------ PROVIDED RECORDS

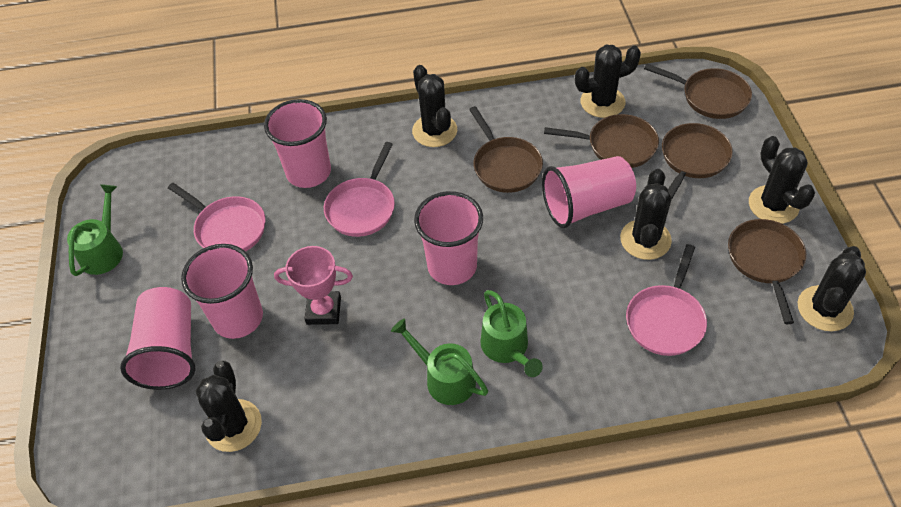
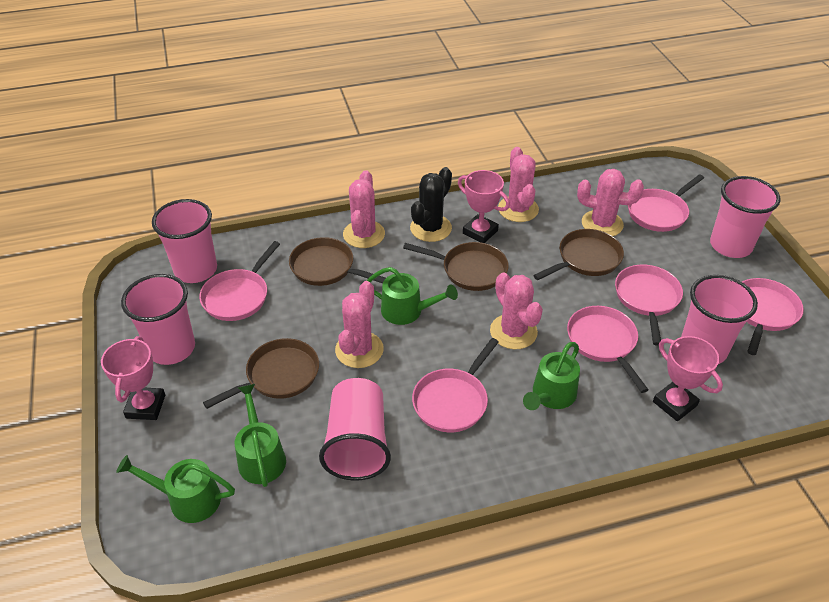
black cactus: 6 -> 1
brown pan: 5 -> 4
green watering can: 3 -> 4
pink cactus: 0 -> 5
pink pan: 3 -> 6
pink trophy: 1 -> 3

------------
------ PROVIDED RECORDS

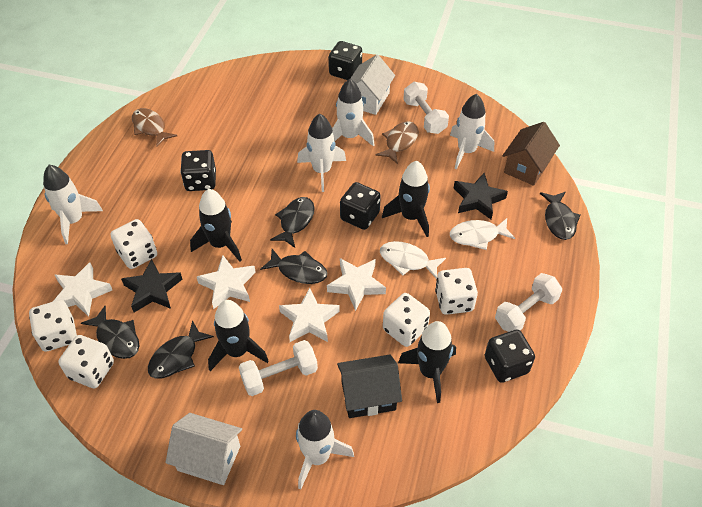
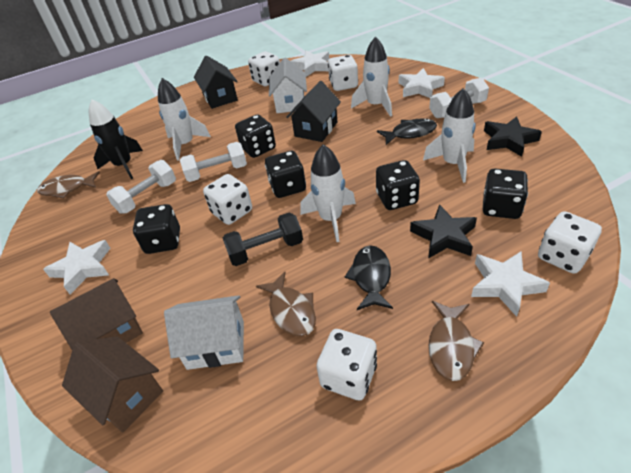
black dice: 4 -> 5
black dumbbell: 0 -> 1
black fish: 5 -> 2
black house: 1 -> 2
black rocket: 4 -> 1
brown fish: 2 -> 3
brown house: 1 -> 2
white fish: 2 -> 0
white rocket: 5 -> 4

------------

WHAT TO PRODUCE >>
Would you quote everything above from the line containing "green watering can: 3 -> 4" down to the line containing "pink trophy: 1 -> 3"? Include both of those lines and nothing else.

RESULT FOR THIS EXERCISE >>
green watering can: 3 -> 4
pink cactus: 0 -> 5
pink pan: 3 -> 6
pink trophy: 1 -> 3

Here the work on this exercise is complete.